• [Aim of the task] All of the data, word for word and free of pictures, is the expected result.

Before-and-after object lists
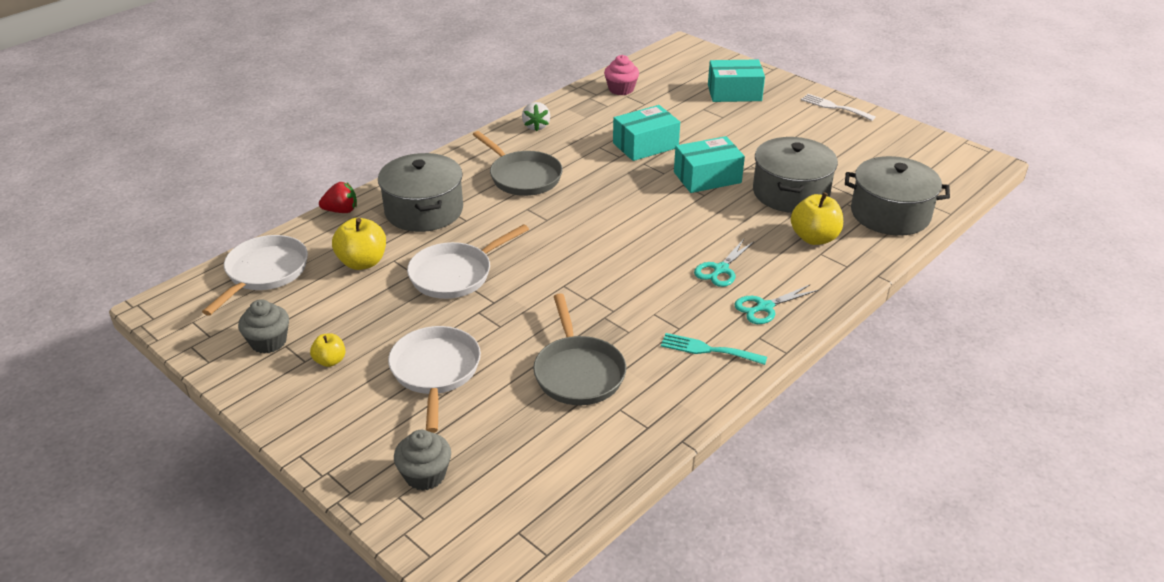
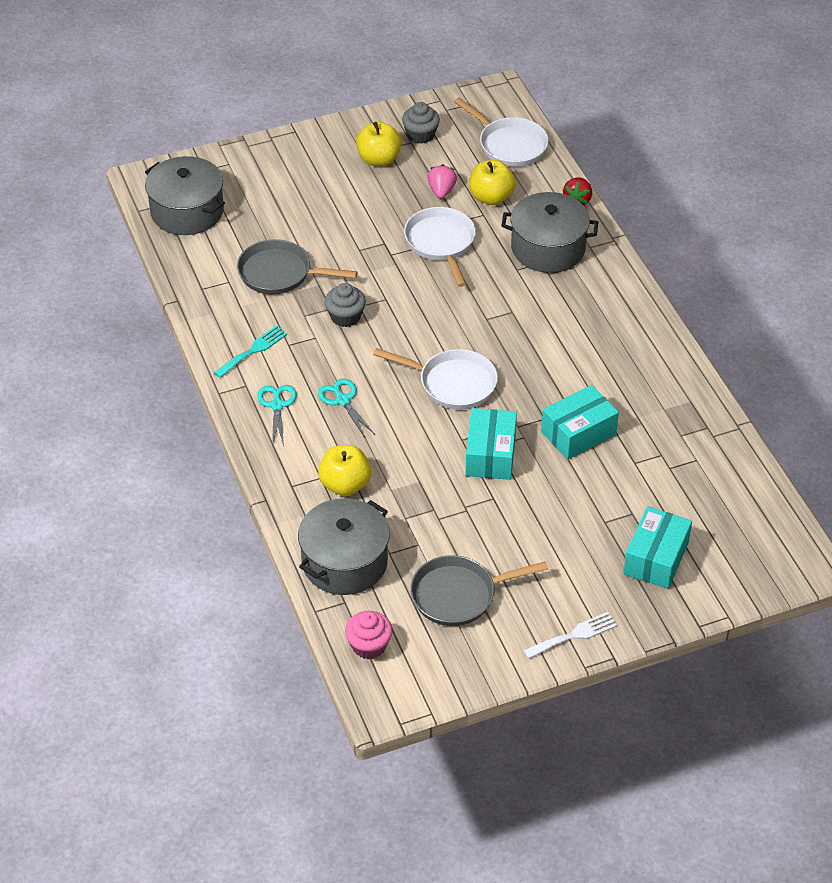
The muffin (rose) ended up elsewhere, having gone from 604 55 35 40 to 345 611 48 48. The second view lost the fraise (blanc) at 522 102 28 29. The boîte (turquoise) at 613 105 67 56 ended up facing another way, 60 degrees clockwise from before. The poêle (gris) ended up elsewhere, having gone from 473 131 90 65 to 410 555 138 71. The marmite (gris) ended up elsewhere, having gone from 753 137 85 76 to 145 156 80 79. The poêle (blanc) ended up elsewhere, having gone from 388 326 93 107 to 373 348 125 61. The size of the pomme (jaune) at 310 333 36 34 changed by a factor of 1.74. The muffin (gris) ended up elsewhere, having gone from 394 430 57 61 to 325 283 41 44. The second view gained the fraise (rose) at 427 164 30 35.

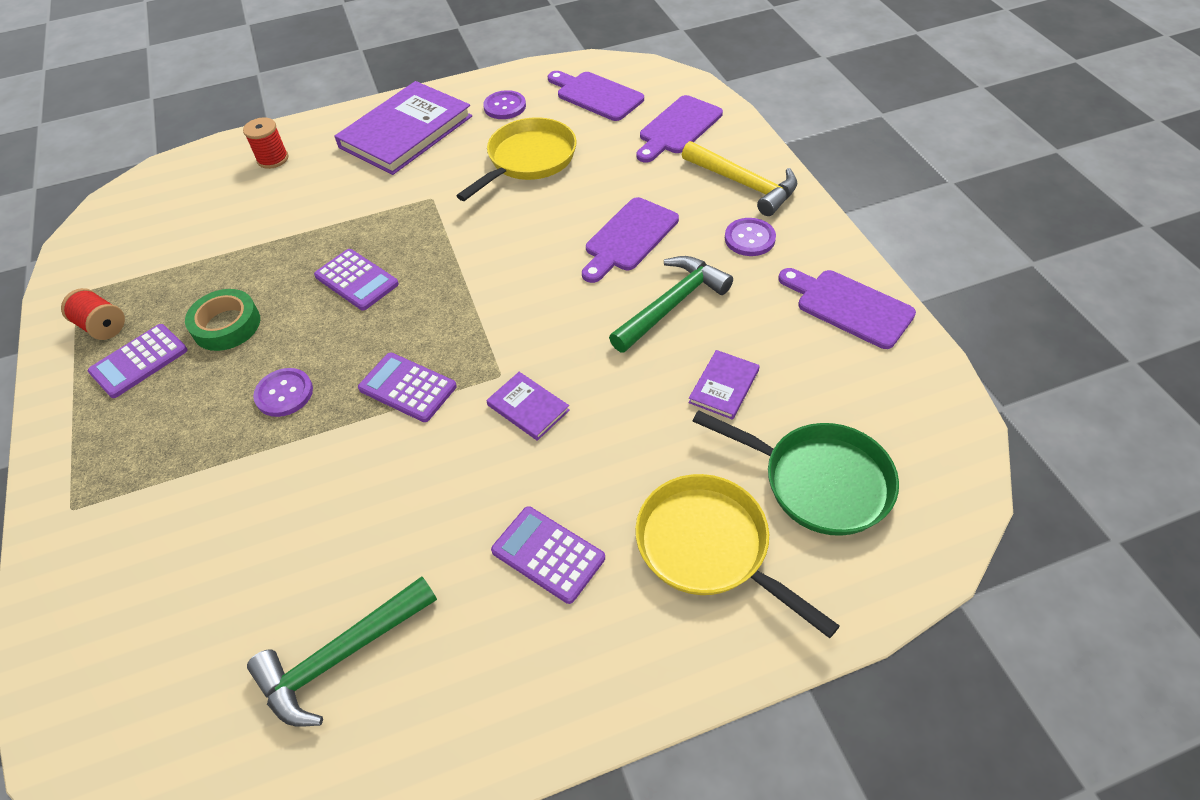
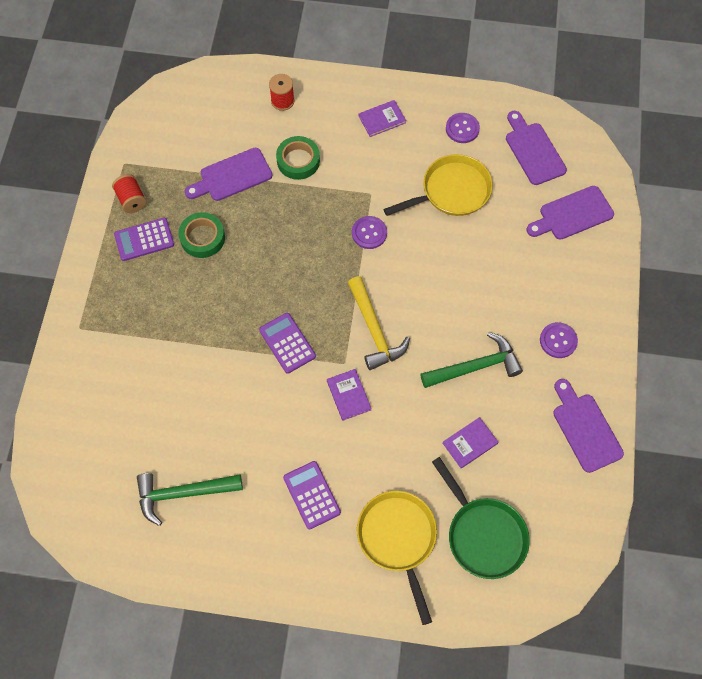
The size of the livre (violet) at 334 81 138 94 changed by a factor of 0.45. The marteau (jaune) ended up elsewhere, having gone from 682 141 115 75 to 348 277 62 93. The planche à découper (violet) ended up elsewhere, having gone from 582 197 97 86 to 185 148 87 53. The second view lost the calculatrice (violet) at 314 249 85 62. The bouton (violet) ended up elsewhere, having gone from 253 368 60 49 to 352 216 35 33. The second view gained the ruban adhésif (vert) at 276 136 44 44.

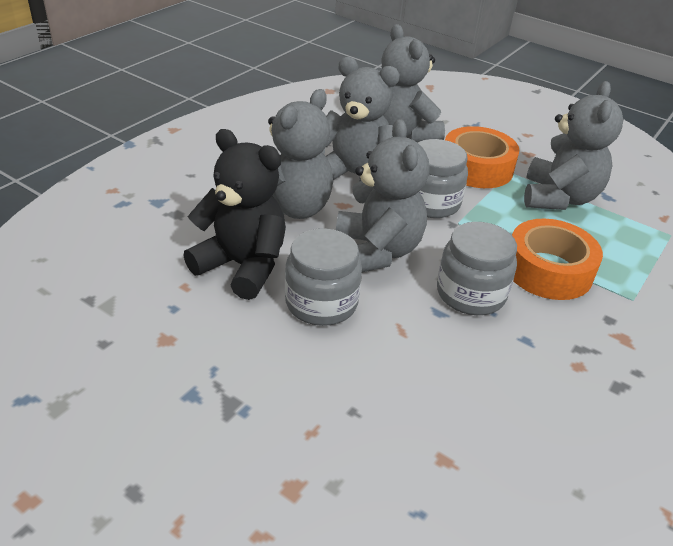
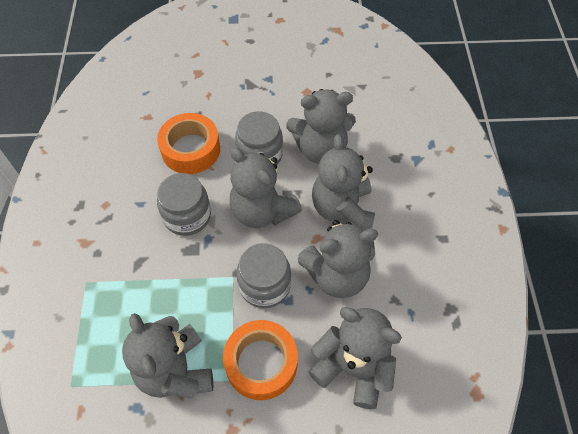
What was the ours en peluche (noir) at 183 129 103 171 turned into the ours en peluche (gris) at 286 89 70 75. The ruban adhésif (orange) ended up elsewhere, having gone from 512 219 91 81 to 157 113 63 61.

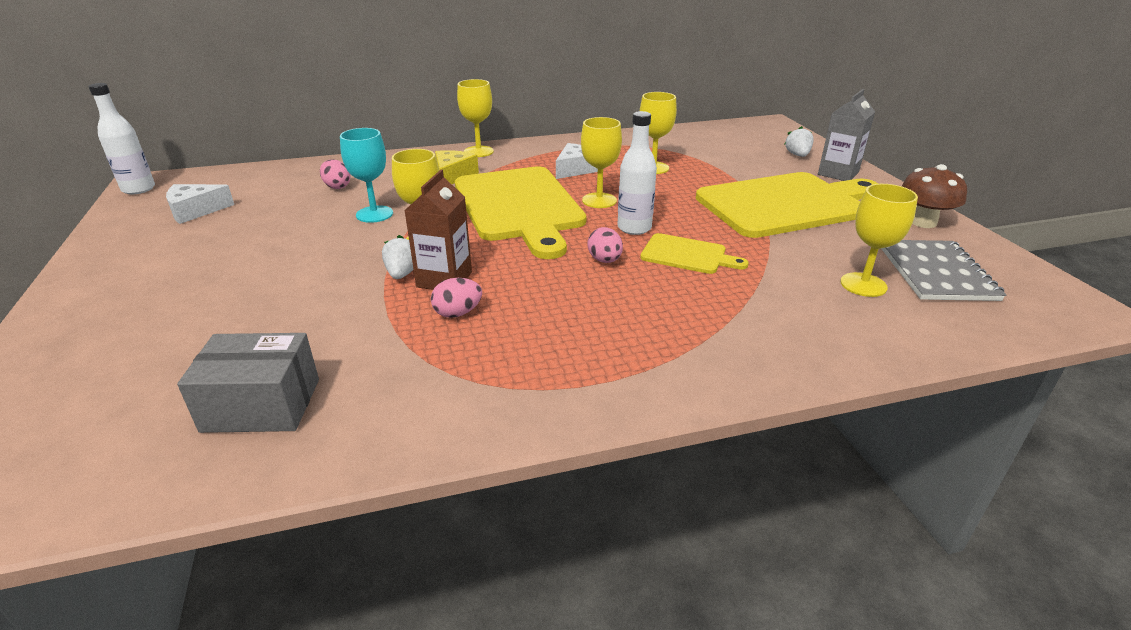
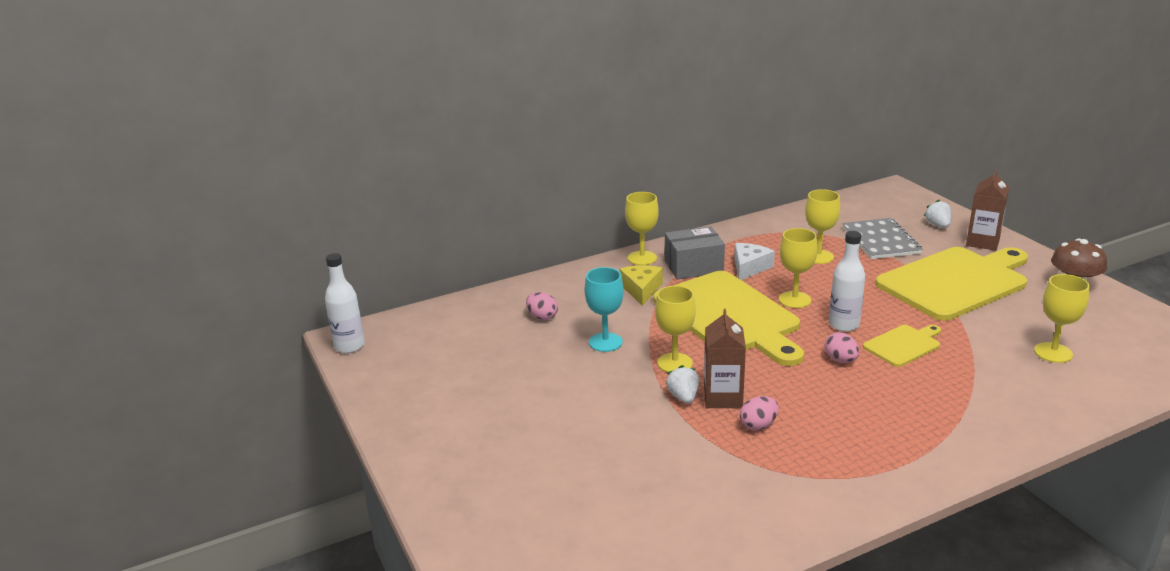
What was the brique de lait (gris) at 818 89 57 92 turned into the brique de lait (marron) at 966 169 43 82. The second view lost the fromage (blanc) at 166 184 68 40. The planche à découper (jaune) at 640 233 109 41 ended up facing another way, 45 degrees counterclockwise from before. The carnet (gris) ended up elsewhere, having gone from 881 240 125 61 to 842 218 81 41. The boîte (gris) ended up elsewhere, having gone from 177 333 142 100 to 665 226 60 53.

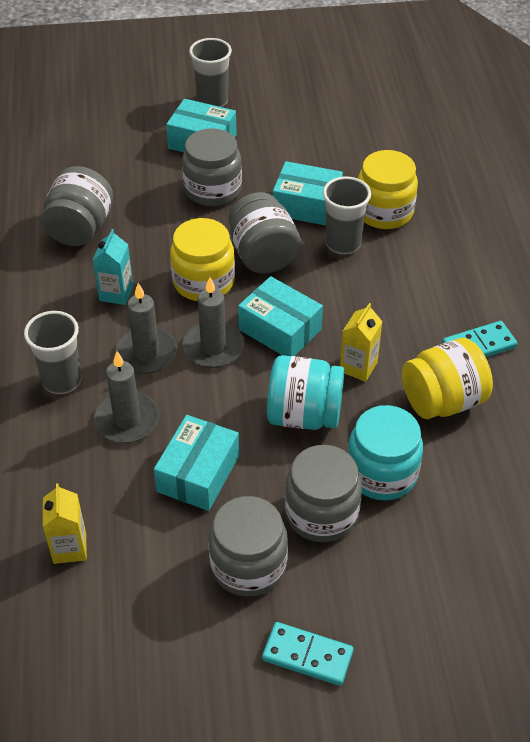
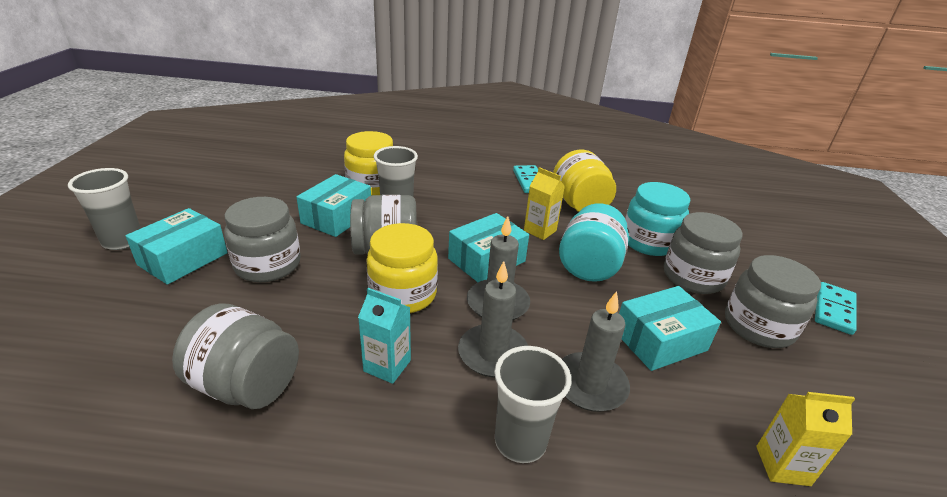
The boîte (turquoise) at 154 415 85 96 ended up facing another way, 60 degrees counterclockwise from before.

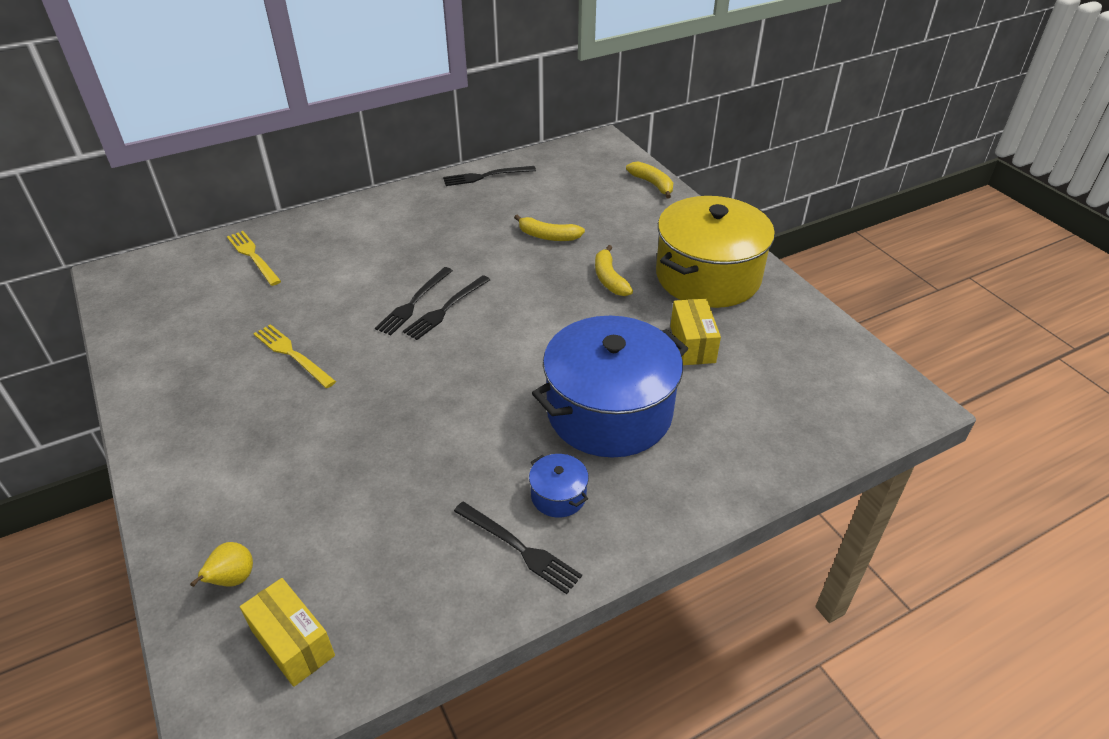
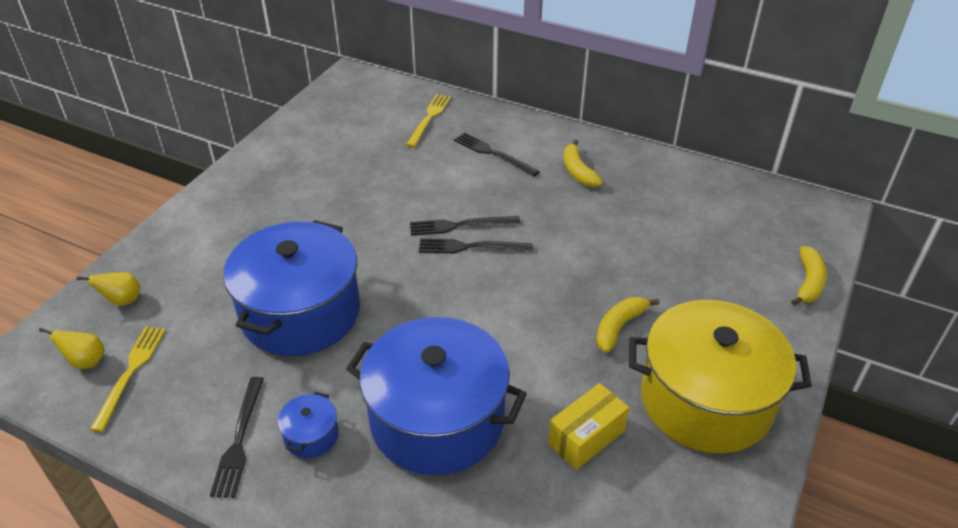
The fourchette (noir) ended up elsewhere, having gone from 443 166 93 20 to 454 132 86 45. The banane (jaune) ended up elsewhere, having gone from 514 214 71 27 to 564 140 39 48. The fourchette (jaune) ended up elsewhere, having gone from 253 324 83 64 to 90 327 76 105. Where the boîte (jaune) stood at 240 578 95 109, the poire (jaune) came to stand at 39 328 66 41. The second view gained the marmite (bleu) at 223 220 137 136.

• [Response area]
The muffin (rose) ended up elsewhere, having gone from 604 55 35 40 to 345 611 48 48. The second view lost the fraise (blanc) at 522 102 28 29. The boîte (turquoise) at 613 105 67 56 ended up facing another way, 60 degrees clockwise from before. The poêle (gris) ended up elsewhere, having gone from 473 131 90 65 to 410 555 138 71. The marmite (gris) ended up elsewhere, having gone from 753 137 85 76 to 145 156 80 79. The poêle (blanc) ended up elsewhere, having gone from 388 326 93 107 to 373 348 125 61. The size of the pomme (jaune) at 310 333 36 34 changed by a factor of 1.74. The muffin (gris) ended up elsewhere, having gone from 394 430 57 61 to 325 283 41 44. The second view gained the fraise (rose) at 427 164 30 35.

The size of the livre (violet) at 334 81 138 94 changed by a factor of 0.45. The marteau (jaune) ended up elsewhere, having gone from 682 141 115 75 to 348 277 62 93. The planche à découper (violet) ended up elsewhere, having gone from 582 197 97 86 to 185 148 87 53. The second view lost the calculatrice (violet) at 314 249 85 62. The bouton (violet) ended up elsewhere, having gone from 253 368 60 49 to 352 216 35 33. The second view gained the ruban adhésif (vert) at 276 136 44 44.

What was the ours en peluche (noir) at 183 129 103 171 turned into the ours en peluche (gris) at 286 89 70 75. The ruban adhésif (orange) ended up elsewhere, having gone from 512 219 91 81 to 157 113 63 61.

What was the brique de lait (gris) at 818 89 57 92 turned into the brique de lait (marron) at 966 169 43 82. The second view lost the fromage (blanc) at 166 184 68 40. The planche à découper (jaune) at 640 233 109 41 ended up facing another way, 45 degrees counterclockwise from before. The carnet (gris) ended up elsewhere, having gone from 881 240 125 61 to 842 218 81 41. The boîte (gris) ended up elsewhere, having gone from 177 333 142 100 to 665 226 60 53.

The boîte (turquoise) at 154 415 85 96 ended up facing another way, 60 degrees counterclockwise from before.

The fourchette (noir) ended up elsewhere, having gone from 443 166 93 20 to 454 132 86 45. The banane (jaune) ended up elsewhere, having gone from 514 214 71 27 to 564 140 39 48. The fourchette (jaune) ended up elsewhere, having gone from 253 324 83 64 to 90 327 76 105. Where the boîte (jaune) stood at 240 578 95 109, the poire (jaune) came to stand at 39 328 66 41. The second view gained the marmite (bleu) at 223 220 137 136.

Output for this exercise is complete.